EXERCISE DIRECTIONS:
Below is a listing. Set down exactly the lines from the one containing "R1: 33k (SDA, VA) -> 33k (VA, VEXT)" through the one containing "R7: 12k (0V, W6) -> 4.7k (0V, W6)", both ends included, and leave out the rest.

MATERIAL SUPPLIED:
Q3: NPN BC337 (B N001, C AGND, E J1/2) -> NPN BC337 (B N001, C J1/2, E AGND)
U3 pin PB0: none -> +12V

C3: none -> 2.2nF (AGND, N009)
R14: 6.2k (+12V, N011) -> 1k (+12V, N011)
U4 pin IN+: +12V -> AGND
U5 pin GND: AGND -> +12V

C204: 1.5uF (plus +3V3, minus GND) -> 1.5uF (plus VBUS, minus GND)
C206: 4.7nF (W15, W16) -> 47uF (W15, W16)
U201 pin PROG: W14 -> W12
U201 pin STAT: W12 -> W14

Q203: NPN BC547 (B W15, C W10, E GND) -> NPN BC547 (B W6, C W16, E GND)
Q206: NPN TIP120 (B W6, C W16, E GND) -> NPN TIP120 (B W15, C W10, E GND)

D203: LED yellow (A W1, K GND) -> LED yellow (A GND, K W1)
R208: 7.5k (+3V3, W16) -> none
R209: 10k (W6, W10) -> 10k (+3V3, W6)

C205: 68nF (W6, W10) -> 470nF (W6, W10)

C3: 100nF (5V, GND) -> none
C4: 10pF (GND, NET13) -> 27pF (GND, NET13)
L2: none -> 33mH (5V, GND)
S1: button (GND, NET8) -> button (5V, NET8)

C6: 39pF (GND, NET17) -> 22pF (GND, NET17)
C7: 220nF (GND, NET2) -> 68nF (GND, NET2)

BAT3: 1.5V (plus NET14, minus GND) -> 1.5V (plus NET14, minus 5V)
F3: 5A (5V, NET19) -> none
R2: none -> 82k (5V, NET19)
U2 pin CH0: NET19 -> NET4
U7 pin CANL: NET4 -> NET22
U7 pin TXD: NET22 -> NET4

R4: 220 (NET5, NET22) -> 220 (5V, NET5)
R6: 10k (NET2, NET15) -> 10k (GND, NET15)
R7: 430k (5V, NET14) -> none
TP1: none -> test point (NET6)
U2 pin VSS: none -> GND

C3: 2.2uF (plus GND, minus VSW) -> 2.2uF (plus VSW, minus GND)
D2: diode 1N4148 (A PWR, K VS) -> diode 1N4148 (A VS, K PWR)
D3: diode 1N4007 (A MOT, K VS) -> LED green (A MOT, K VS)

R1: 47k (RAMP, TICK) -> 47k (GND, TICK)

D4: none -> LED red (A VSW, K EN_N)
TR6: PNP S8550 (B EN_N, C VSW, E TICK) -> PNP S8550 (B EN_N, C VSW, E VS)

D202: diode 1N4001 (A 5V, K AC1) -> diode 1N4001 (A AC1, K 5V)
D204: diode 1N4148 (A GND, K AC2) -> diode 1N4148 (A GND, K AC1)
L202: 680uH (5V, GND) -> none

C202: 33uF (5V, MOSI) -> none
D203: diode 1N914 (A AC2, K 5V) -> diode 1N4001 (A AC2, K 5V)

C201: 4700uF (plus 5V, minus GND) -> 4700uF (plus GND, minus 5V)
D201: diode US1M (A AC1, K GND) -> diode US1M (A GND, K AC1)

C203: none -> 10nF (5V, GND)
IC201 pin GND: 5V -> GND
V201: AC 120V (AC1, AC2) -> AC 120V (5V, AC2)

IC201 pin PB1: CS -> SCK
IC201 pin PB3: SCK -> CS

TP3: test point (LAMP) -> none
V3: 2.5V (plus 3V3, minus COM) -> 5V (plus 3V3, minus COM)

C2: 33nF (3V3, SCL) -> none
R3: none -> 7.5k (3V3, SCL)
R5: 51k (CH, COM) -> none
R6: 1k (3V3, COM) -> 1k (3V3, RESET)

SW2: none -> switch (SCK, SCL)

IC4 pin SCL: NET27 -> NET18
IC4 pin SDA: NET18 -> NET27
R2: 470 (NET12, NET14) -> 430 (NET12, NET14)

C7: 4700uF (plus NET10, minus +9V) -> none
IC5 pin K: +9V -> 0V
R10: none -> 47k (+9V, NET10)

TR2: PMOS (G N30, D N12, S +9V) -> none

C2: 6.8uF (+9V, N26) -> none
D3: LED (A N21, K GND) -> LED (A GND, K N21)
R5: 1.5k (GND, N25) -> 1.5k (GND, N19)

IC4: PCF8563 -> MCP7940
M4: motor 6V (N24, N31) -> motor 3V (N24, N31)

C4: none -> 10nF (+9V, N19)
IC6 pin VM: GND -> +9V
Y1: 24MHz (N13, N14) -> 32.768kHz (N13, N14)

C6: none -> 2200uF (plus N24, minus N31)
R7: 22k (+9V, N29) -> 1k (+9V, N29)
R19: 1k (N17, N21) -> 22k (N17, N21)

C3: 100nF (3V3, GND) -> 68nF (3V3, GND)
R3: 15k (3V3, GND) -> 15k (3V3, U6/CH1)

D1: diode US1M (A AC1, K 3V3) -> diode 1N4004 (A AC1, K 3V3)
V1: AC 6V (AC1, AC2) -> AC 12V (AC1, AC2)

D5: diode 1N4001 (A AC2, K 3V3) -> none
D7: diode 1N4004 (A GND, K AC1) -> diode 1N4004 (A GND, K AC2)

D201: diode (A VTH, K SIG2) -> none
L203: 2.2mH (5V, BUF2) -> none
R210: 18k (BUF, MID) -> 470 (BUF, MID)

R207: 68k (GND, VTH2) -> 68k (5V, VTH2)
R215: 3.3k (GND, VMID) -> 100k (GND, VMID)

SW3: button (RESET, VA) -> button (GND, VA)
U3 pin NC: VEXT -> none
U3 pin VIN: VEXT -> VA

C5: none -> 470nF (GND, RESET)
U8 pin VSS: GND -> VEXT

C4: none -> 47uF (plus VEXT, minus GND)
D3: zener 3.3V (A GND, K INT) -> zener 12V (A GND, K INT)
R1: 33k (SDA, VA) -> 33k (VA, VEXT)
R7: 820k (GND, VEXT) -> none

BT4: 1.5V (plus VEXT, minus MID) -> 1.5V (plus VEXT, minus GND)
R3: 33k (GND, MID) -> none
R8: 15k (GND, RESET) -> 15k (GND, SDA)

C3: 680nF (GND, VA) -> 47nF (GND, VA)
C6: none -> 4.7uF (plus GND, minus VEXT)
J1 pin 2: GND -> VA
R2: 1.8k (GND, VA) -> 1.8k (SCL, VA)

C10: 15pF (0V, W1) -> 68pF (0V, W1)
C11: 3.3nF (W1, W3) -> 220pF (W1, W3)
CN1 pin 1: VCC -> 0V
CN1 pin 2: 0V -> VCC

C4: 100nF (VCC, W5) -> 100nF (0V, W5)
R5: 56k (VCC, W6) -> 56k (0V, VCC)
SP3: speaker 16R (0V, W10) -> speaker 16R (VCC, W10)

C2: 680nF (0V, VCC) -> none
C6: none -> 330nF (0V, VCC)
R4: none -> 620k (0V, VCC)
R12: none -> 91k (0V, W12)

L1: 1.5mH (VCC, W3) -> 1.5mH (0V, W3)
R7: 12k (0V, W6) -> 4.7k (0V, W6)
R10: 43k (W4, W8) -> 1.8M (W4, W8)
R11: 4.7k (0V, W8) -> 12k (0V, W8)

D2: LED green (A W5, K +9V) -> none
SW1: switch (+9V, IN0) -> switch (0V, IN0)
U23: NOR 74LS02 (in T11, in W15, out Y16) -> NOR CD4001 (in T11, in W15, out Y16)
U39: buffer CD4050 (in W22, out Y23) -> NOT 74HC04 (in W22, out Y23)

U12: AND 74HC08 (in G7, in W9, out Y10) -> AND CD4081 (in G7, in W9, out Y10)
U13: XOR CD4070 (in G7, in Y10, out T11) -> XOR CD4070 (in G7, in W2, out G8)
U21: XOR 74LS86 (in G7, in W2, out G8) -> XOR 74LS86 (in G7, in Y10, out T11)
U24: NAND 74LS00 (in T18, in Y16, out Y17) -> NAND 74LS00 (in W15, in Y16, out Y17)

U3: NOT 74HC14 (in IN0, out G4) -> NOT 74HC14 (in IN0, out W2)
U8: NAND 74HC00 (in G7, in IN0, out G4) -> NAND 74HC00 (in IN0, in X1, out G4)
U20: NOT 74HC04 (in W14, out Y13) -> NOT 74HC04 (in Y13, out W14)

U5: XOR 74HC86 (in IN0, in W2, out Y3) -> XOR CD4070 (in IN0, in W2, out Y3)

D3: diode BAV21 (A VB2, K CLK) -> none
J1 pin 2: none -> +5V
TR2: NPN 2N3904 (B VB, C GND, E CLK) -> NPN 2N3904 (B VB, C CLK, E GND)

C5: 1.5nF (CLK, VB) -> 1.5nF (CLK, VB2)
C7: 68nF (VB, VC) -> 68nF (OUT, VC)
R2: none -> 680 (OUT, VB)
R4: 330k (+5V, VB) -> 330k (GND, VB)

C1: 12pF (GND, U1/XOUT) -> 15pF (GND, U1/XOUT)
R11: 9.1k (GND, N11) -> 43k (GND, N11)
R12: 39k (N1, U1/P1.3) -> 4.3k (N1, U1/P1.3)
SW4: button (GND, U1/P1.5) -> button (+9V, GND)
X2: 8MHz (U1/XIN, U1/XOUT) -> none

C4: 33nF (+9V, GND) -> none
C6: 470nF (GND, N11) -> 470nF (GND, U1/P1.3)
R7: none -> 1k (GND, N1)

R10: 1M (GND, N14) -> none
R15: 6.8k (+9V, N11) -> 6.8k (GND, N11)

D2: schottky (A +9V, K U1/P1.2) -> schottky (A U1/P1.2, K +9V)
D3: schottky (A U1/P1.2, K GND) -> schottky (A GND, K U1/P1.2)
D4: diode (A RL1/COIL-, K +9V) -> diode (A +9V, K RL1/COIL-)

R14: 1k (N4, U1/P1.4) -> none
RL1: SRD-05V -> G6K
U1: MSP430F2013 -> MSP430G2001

ANSWER SPACE:
R1: 33k (SDA, VA) -> 33k (VA, VEXT)
R7: 820k (GND, VEXT) -> none

BT4: 1.5V (plus VEXT, minus MID) -> 1.5V (plus VEXT, minus GND)
R3: 33k (GND, MID) -> none
R8: 15k (GND, RESET) -> 15k (GND, SDA)

C3: 680nF (GND, VA) -> 47nF (GND, VA)
C6: none -> 4.7uF (plus GND, minus VEXT)
J1 pin 2: GND -> VA
R2: 1.8k (GND, VA) -> 1.8k (SCL, VA)

C10: 15pF (0V, W1) -> 68pF (0V, W1)
C11: 3.3nF (W1, W3) -> 220pF (W1, W3)
CN1 pin 1: VCC -> 0V
CN1 pin 2: 0V -> VCC

C4: 100nF (VCC, W5) -> 100nF (0V, W5)
R5: 56k (VCC, W6) -> 56k (0V, VCC)
SP3: speaker 16R (0V, W10) -> speaker 16R (VCC, W10)

C2: 680nF (0V, VCC) -> none
C6: none -> 330nF (0V, VCC)
R4: none -> 620k (0V, VCC)
R12: none -> 91k (0V, W12)

L1: 1.5mH (VCC, W3) -> 1.5mH (0V, W3)
R7: 12k (0V, W6) -> 4.7k (0V, W6)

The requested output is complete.